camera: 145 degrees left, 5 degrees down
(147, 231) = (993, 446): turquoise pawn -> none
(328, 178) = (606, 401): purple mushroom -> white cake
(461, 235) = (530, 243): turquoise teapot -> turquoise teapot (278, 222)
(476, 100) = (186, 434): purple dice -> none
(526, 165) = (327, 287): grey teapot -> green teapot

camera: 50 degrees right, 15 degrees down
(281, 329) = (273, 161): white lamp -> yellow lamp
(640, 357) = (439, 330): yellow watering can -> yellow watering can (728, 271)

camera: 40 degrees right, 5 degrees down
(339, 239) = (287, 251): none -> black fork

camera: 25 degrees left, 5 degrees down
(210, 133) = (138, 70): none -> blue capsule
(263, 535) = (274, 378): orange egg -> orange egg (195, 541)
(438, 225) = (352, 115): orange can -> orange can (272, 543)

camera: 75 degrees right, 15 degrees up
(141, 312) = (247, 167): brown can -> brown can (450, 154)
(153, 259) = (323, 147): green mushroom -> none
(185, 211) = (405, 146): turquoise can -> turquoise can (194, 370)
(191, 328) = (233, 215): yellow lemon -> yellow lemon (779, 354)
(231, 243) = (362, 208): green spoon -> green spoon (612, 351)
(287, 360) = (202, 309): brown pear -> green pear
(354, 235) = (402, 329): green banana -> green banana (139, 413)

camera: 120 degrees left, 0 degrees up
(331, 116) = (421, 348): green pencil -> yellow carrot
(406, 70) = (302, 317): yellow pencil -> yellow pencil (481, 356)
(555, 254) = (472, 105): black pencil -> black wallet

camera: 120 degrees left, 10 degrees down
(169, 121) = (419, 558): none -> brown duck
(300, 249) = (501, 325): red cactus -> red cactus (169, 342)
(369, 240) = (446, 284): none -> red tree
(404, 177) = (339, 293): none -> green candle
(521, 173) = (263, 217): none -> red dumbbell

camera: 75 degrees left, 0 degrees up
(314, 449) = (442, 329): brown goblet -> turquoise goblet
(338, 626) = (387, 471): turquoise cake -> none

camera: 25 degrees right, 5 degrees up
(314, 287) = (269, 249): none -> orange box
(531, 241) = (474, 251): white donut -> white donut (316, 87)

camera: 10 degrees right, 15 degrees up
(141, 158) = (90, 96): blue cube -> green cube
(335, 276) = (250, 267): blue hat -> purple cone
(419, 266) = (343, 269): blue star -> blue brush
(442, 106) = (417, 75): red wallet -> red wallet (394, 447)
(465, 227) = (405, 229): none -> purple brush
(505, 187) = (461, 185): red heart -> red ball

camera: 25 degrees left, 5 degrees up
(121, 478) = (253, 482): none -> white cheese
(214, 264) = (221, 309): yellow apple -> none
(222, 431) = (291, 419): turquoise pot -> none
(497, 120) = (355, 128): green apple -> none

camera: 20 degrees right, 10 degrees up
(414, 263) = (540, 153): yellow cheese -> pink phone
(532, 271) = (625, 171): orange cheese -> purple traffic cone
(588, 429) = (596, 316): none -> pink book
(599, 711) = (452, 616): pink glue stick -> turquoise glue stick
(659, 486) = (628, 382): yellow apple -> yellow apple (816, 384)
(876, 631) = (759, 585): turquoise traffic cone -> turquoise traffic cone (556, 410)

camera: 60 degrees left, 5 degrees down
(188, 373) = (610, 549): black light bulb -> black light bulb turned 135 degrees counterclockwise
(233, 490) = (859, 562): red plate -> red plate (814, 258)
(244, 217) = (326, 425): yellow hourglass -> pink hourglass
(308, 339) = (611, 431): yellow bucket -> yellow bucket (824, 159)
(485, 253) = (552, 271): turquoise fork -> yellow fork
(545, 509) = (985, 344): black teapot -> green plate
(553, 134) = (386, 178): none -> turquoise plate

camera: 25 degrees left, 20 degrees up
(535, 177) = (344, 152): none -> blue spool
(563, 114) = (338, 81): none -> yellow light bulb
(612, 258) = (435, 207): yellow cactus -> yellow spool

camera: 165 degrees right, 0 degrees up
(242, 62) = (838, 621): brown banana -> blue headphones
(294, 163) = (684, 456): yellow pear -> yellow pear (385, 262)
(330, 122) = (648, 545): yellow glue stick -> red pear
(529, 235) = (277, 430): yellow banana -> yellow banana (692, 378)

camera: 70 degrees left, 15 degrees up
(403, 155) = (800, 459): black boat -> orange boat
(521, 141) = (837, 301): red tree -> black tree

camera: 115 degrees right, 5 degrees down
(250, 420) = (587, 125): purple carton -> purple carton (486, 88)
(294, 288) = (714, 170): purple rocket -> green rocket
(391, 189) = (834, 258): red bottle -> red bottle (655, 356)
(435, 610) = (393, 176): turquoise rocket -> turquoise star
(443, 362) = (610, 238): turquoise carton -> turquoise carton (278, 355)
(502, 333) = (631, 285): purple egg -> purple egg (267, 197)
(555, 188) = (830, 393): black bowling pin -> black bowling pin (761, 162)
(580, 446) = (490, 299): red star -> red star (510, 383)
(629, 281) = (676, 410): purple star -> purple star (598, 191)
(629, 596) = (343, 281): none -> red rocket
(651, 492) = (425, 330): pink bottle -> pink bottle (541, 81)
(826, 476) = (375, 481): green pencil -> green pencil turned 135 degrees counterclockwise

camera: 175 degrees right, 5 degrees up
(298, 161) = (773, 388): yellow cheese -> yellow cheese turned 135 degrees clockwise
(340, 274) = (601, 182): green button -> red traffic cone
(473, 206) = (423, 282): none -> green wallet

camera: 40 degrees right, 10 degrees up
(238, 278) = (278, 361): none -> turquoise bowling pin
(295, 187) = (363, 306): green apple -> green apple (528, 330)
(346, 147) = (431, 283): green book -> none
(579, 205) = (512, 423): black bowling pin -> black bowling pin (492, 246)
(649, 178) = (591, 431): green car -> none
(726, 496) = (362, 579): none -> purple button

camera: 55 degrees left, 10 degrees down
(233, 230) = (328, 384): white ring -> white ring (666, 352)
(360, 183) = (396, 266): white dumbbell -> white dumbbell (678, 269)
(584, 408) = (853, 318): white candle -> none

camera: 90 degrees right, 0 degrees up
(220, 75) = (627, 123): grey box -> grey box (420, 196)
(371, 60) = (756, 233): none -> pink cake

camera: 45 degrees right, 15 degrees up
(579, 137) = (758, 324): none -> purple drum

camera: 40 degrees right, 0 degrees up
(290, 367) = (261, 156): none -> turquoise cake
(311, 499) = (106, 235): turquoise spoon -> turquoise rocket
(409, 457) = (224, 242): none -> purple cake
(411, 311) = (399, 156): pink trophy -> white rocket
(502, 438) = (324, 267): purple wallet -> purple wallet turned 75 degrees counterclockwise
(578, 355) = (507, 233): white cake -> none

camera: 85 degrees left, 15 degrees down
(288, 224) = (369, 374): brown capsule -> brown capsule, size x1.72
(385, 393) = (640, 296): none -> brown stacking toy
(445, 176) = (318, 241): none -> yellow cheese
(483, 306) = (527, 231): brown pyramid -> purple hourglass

────────────────────────────────────────

● AIM OF THE EXERCISE: Retype, exactly and in full, the lines above from the one containing "camera: 120 degrees left, 10 degrees down" through the one containing "camera: 25 degrees left, 5 degrees up".

● TASK ANSWER:
camera: 120 degrees left, 10 degrees down
(169, 121) = (419, 558): none -> brown duck
(300, 249) = (501, 325): red cactus -> red cactus (169, 342)
(369, 240) = (446, 284): none -> red tree
(404, 177) = (339, 293): none -> green candle
(521, 173) = (263, 217): none -> red dumbbell

camera: 75 degrees left, 0 degrees up
(314, 449) = (442, 329): brown goblet -> turquoise goblet
(338, 626) = (387, 471): turquoise cake -> none

camera: 25 degrees right, 5 degrees up
(314, 287) = (269, 249): none -> orange box
(531, 241) = (474, 251): white donut -> white donut (316, 87)

camera: 10 degrees right, 15 degrees up
(141, 158) = (90, 96): blue cube -> green cube
(335, 276) = (250, 267): blue hat -> purple cone
(419, 266) = (343, 269): blue star -> blue brush
(442, 106) = (417, 75): red wallet -> red wallet (394, 447)
(465, 227) = (405, 229): none -> purple brush
(505, 187) = (461, 185): red heart -> red ball

camera: 25 degrees left, 5 degrees up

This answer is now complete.